═════ Input material ═════

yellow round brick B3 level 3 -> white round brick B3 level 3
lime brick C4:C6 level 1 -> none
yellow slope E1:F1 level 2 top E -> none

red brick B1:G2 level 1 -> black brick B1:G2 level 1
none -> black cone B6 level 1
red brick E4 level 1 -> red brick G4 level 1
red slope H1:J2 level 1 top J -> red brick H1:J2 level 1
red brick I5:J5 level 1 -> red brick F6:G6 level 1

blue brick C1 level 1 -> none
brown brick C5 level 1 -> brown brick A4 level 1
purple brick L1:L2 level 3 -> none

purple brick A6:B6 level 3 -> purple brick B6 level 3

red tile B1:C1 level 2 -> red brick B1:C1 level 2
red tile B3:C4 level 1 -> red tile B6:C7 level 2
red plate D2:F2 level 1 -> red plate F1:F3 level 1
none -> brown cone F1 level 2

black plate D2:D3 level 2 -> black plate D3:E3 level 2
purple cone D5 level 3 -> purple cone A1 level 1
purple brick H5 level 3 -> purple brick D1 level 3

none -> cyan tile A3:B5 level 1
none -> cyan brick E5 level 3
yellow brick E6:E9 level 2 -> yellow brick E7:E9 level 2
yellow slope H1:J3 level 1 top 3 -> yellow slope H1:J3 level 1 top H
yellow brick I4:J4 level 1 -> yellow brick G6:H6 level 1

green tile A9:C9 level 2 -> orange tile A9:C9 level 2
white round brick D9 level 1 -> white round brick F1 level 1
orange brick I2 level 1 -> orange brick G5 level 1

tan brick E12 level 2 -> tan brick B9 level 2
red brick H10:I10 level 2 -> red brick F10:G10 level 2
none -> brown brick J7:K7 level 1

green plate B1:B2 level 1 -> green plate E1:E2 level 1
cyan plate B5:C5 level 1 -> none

═════

▶ _Directions for this task_
Having read the records, return each one exactly.

▶ _Output of the task_
yellow round brick B3 level 3 -> white round brick B3 level 3
lime brick C4:C6 level 1 -> none
yellow slope E1:F1 level 2 top E -> none

red brick B1:G2 level 1 -> black brick B1:G2 level 1
none -> black cone B6 level 1
red brick E4 level 1 -> red brick G4 level 1
red slope H1:J2 level 1 top J -> red brick H1:J2 level 1
red brick I5:J5 level 1 -> red brick F6:G6 level 1

blue brick C1 level 1 -> none
brown brick C5 level 1 -> brown brick A4 level 1
purple brick L1:L2 level 3 -> none

purple brick A6:B6 level 3 -> purple brick B6 level 3

red tile B1:C1 level 2 -> red brick B1:C1 level 2
red tile B3:C4 level 1 -> red tile B6:C7 level 2
red plate D2:F2 level 1 -> red plate F1:F3 level 1
none -> brown cone F1 level 2

black plate D2:D3 level 2 -> black plate D3:E3 level 2
purple cone D5 level 3 -> purple cone A1 level 1
purple brick H5 level 3 -> purple brick D1 level 3

none -> cyan tile A3:B5 level 1
none -> cyan brick E5 level 3
yellow brick E6:E9 level 2 -> yellow brick E7:E9 level 2
yellow slope H1:J3 level 1 top 3 -> yellow slope H1:J3 level 1 top H
yellow brick I4:J4 level 1 -> yellow brick G6:H6 level 1

green tile A9:C9 level 2 -> orange tile A9:C9 level 2
white round brick D9 level 1 -> white round brick F1 level 1
orange brick I2 level 1 -> orange brick G5 level 1

tan brick E12 level 2 -> tan brick B9 level 2
red brick H10:I10 level 2 -> red brick F10:G10 level 2
none -> brown brick J7:K7 level 1

green plate B1:B2 level 1 -> green plate E1:E2 level 1
cyan plate B5:C5 level 1 -> none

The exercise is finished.